▶ Exercise objective
If a line of the records contains the word "gift", list it.

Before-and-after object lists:
···

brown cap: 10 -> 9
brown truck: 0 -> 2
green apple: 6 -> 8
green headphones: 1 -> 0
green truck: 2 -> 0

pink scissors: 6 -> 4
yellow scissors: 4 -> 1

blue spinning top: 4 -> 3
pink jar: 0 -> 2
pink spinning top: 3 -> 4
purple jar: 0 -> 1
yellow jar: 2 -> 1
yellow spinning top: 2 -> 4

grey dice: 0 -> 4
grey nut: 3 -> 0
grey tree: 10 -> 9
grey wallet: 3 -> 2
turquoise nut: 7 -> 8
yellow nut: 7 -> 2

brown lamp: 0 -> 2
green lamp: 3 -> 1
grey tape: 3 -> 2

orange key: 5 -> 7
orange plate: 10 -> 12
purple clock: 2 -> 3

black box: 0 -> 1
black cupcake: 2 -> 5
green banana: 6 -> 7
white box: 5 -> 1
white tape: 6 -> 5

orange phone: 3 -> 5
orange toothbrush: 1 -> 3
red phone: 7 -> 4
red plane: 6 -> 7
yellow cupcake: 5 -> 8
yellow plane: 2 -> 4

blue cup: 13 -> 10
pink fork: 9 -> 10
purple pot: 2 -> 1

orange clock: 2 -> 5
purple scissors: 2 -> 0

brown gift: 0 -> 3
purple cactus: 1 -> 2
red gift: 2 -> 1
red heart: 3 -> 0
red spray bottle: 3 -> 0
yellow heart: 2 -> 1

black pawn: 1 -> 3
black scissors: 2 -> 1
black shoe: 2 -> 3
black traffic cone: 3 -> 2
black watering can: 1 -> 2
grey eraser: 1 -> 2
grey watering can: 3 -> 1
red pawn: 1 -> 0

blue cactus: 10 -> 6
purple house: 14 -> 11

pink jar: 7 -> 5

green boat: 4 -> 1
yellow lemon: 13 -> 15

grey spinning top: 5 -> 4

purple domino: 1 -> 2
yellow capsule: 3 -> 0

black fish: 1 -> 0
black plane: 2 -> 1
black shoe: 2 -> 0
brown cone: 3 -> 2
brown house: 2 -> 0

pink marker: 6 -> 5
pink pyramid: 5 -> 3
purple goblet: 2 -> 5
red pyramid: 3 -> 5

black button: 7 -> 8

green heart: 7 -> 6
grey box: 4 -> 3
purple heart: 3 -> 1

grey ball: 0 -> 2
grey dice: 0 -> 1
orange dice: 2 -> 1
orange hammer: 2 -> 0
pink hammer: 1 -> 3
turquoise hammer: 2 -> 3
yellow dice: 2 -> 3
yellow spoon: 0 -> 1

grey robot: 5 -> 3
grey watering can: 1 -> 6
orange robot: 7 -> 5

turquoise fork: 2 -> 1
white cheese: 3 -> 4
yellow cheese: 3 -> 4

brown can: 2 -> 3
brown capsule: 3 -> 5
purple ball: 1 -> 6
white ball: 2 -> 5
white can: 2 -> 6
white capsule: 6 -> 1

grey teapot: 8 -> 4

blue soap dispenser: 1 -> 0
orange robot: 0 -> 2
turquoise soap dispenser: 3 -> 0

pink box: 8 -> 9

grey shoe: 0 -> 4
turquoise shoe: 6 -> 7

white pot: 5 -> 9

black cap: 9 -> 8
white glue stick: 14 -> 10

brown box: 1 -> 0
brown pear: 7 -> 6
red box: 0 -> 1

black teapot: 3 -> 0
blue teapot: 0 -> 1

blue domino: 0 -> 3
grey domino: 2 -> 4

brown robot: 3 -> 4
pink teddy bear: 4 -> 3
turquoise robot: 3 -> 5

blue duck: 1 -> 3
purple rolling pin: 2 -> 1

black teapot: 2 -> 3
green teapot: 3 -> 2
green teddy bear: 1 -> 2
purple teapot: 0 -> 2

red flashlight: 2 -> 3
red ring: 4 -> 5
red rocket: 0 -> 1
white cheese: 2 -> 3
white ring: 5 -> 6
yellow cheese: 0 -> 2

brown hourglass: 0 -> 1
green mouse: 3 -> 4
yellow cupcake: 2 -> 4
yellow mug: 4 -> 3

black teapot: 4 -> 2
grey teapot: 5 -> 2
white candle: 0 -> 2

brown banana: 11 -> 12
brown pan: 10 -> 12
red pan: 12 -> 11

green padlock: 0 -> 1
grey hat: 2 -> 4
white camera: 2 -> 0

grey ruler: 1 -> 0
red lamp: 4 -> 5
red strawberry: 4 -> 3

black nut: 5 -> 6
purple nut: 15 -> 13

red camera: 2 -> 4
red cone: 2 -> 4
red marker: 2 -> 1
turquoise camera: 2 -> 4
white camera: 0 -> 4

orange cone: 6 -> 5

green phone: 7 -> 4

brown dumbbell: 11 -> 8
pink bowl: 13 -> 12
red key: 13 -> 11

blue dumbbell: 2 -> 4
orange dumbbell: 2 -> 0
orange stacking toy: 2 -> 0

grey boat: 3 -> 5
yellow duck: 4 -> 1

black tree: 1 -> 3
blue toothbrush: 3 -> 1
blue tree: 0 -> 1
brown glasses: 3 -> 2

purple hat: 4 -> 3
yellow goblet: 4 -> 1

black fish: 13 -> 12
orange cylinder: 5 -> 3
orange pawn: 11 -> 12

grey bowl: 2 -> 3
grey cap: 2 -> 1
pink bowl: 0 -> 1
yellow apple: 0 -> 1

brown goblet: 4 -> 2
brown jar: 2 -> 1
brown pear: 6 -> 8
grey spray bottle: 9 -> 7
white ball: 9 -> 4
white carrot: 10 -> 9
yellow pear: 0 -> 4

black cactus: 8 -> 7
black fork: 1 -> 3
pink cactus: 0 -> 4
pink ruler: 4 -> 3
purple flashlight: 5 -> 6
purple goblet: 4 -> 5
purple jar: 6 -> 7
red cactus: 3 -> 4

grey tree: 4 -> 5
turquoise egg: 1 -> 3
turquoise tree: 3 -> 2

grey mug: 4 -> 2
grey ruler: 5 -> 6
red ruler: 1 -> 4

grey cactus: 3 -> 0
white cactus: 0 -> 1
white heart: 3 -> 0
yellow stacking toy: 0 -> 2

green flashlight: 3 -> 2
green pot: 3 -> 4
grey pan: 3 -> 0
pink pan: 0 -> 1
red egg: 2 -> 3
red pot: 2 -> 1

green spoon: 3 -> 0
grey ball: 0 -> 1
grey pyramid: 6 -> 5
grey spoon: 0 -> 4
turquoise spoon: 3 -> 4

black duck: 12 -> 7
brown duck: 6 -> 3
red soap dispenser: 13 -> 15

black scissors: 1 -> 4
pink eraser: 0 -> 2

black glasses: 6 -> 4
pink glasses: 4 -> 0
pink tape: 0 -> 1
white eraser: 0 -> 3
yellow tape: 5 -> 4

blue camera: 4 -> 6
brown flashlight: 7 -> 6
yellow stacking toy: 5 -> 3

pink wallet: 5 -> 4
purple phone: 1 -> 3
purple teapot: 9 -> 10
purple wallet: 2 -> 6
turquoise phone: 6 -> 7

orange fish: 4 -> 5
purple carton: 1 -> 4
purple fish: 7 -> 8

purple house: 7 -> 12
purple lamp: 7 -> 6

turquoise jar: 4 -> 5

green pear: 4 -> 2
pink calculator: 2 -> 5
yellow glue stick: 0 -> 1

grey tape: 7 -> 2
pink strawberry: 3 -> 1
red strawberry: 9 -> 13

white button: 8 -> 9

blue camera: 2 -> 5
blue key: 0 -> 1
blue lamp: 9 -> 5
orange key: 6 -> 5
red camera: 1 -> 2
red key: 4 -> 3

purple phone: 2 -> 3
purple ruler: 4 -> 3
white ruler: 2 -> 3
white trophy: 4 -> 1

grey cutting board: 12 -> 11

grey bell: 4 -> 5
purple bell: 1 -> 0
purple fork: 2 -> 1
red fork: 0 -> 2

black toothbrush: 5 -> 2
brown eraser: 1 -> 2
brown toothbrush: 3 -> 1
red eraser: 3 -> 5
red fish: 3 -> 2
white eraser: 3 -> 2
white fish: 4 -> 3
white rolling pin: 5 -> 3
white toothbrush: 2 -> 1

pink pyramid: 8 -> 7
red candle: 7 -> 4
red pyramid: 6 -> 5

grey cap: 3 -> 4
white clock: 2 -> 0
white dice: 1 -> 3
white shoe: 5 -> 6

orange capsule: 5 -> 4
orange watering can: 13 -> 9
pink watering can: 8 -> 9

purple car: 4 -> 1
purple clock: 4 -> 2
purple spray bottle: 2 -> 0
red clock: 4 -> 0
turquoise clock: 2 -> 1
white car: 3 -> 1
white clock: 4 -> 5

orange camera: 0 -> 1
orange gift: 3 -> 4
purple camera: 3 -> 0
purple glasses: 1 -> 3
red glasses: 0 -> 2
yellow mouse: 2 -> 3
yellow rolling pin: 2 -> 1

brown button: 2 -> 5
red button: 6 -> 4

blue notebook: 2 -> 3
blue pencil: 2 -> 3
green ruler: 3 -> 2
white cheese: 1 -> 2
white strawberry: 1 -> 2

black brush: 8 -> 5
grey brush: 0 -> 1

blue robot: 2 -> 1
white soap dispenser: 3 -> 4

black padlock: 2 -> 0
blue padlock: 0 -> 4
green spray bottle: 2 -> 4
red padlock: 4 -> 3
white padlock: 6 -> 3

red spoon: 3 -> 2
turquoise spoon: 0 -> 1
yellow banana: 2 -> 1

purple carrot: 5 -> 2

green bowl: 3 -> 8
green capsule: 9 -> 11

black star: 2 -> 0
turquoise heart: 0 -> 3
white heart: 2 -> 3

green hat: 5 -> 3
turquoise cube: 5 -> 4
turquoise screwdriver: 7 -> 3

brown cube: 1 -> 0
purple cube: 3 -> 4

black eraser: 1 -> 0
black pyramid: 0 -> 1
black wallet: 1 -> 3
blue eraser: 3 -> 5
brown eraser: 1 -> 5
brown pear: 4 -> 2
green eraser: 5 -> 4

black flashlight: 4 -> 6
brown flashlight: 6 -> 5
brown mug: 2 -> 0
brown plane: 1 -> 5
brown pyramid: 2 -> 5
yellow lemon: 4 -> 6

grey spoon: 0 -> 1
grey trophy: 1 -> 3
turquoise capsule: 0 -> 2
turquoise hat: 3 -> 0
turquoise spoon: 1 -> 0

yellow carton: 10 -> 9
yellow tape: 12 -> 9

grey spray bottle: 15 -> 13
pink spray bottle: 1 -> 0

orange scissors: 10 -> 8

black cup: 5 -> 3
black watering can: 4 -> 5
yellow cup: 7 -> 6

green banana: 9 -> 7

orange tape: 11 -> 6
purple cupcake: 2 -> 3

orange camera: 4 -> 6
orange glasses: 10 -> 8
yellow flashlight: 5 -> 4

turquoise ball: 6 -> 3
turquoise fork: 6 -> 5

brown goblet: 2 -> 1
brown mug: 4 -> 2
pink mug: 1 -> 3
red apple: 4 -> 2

···

▶ Response box
brown gift: 0 -> 3
red gift: 2 -> 1
orange gift: 3 -> 4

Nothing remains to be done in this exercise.